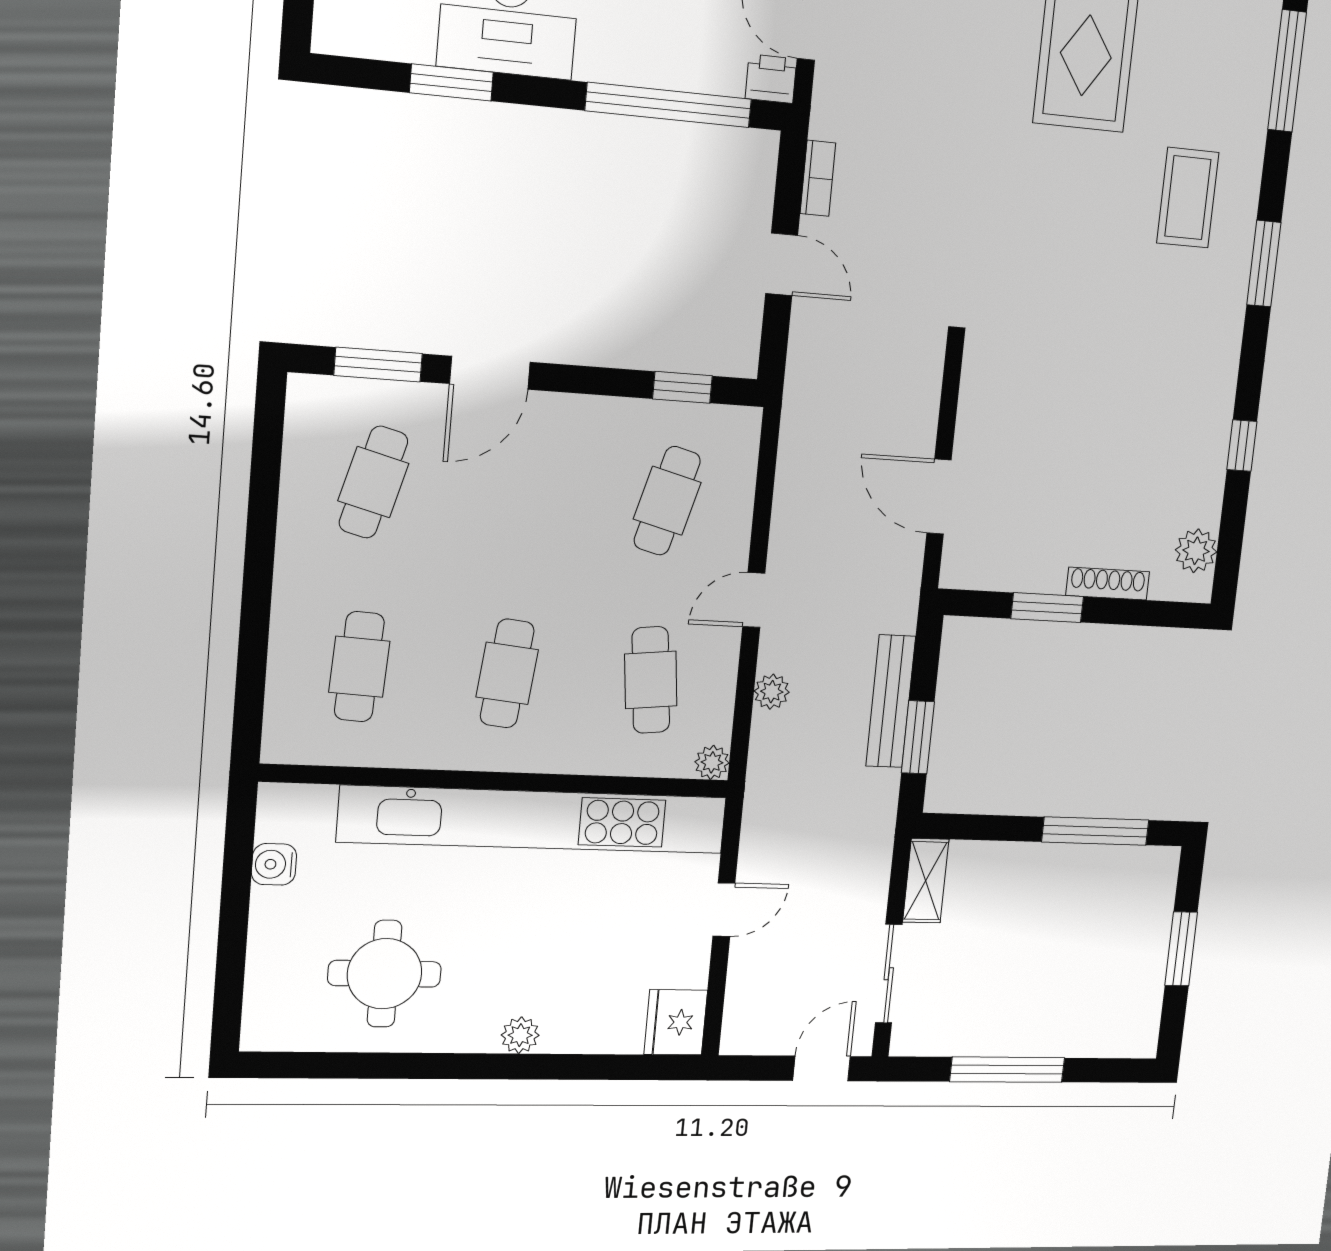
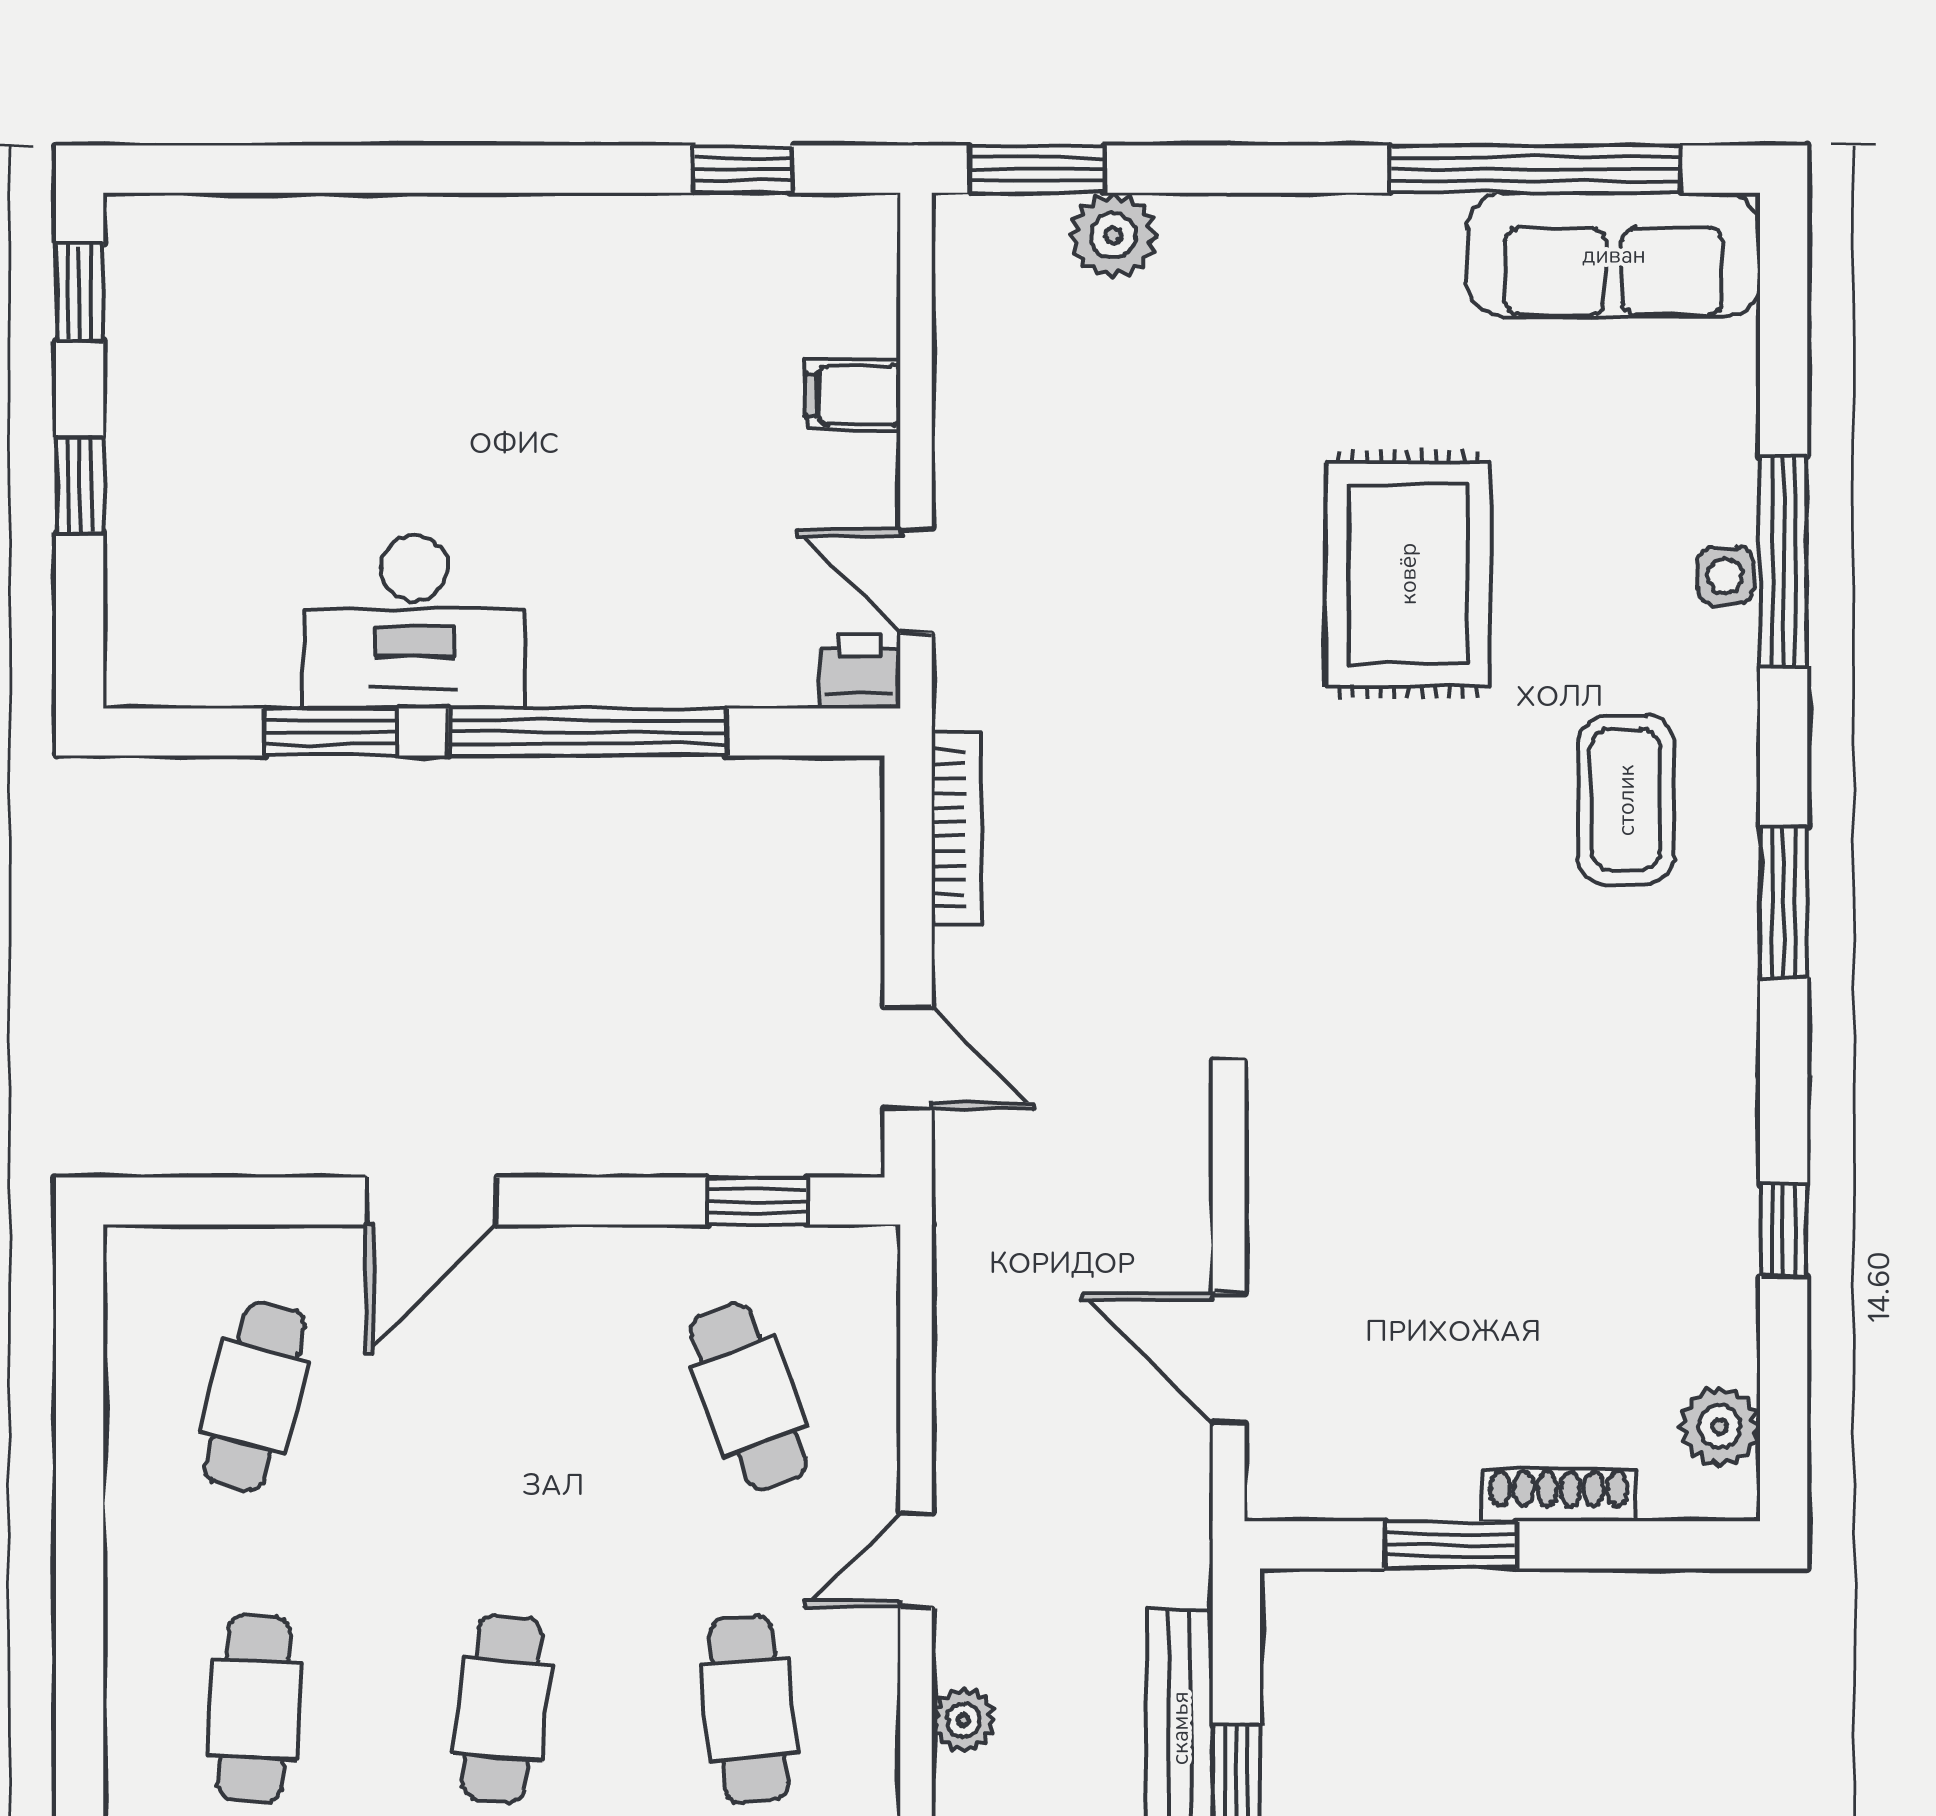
side table: (1255, 75) -> (1725, 576), added
window: (669, 105) -> (588, 732), moved
bookcase: (818, 178) -> (957, 829), width x1.56
door: (782, 264) -> (908, 1058), moved
window: (378, 364) -> (248, 1201), removed
cafe table: (667, 501) -> (749, 1396), turned -36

----------

--- Problem description ---
The whole of the data needs to be copied word for word, though not its pictures.

--- Response to the task ---
side table: (1255, 75) -> (1725, 576), added
window: (669, 105) -> (588, 732), moved
bookcase: (818, 178) -> (957, 829), width x1.56
door: (782, 264) -> (908, 1058), moved
window: (378, 364) -> (248, 1201), removed
cafe table: (667, 501) -> (749, 1396), turned -36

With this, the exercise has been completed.